# ACTIVITY
Output the whole listing exactly, except for the pictures in it.

# PROVIDED DATA
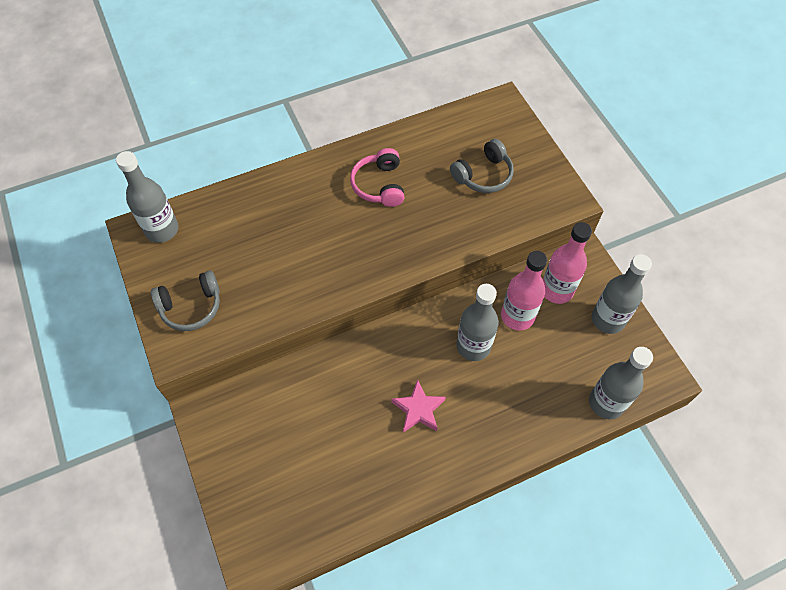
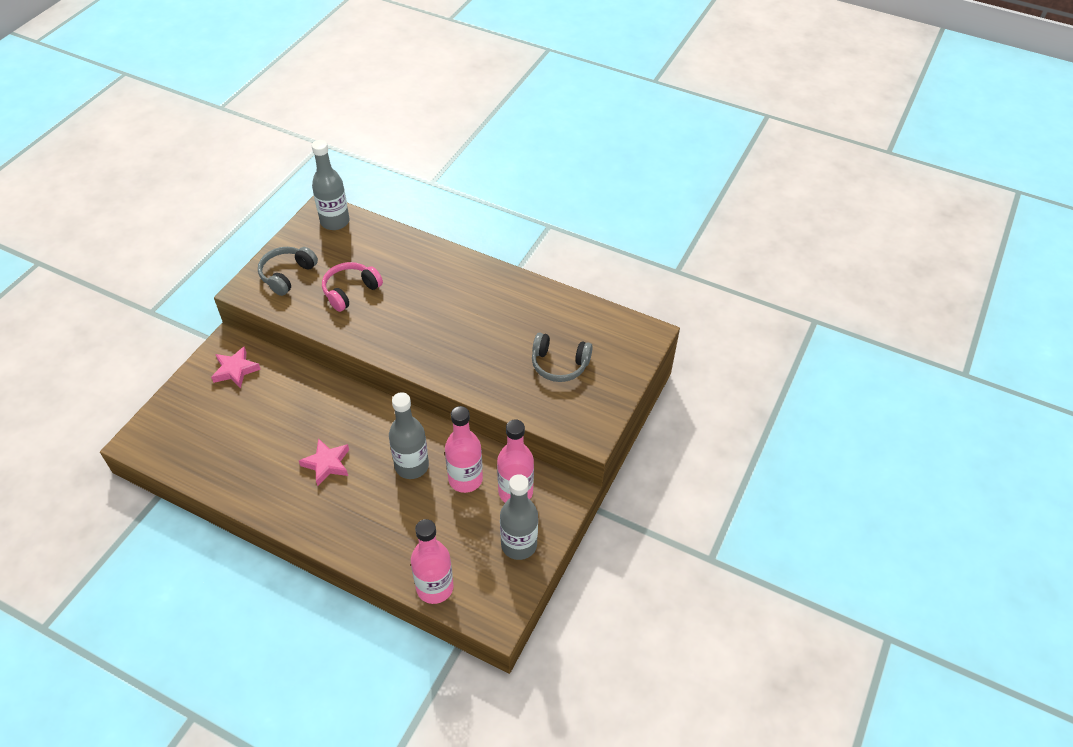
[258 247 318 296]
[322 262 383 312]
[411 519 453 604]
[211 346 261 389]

# SOLUTION TO THIS TASK
[258 247 318 296]
[322 262 383 312]
[411 519 453 604]
[211 346 261 389]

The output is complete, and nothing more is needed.